Directions for this task:
For this exercise, copy out each line of the material below that includes "teapot".

Data excerpts:
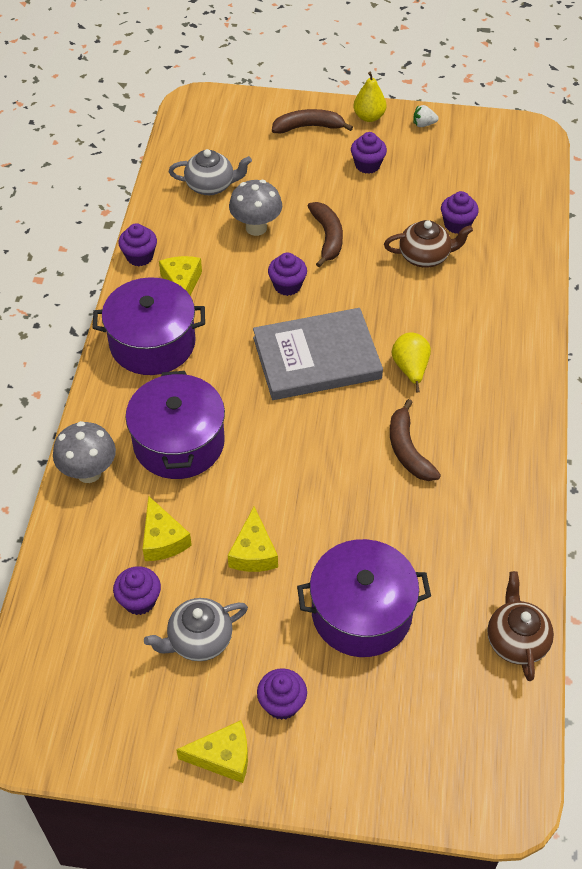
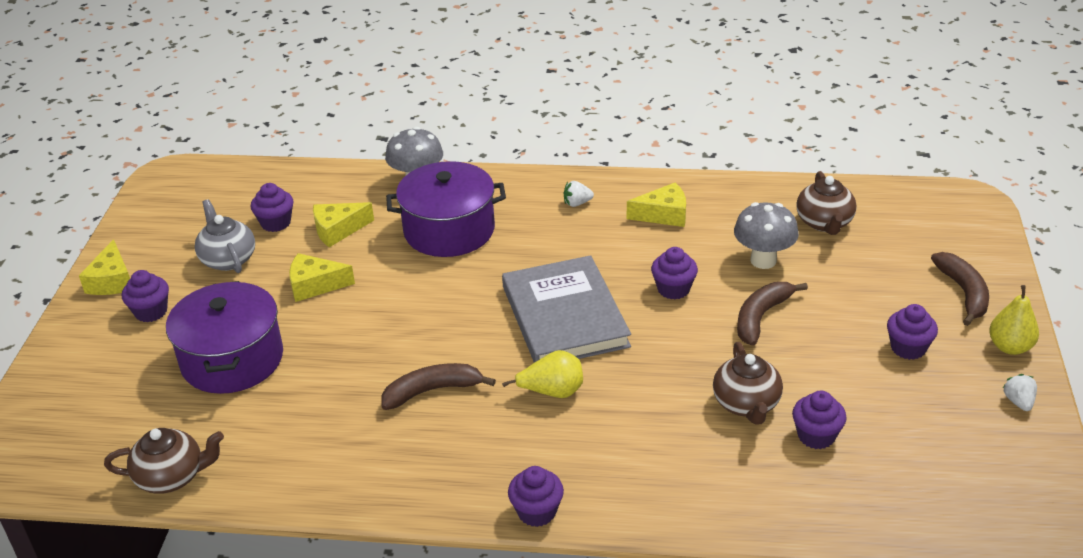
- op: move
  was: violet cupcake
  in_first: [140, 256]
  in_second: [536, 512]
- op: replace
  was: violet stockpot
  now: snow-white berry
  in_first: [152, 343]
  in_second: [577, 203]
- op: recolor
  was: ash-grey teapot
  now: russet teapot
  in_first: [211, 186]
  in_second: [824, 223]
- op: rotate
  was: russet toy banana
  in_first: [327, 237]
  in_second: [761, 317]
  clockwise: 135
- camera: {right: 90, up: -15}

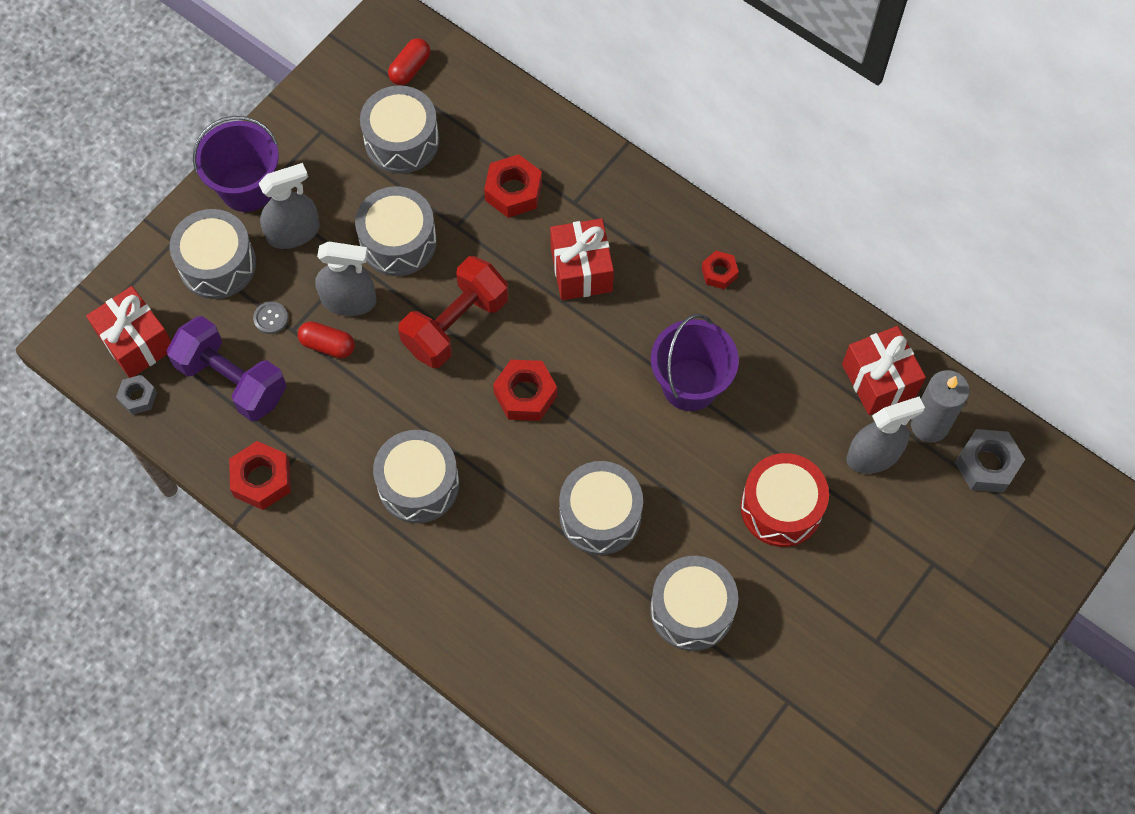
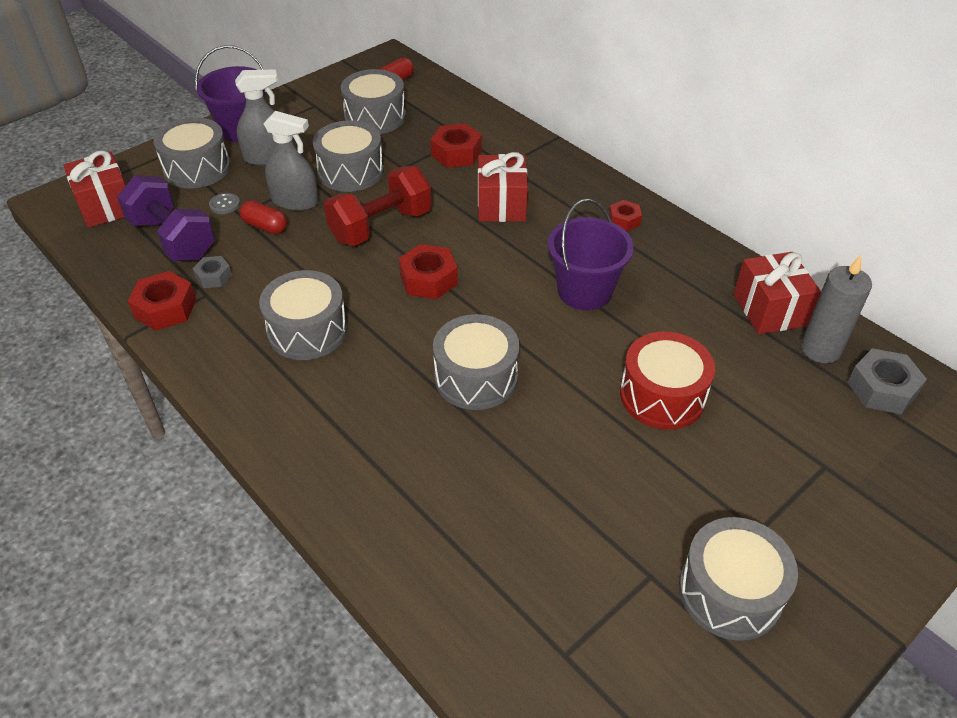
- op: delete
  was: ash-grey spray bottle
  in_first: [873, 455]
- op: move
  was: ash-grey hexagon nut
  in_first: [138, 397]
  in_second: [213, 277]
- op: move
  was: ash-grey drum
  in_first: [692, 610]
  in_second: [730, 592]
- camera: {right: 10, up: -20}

Written solution:
  was: ash-grey teapot
  now: russet teapot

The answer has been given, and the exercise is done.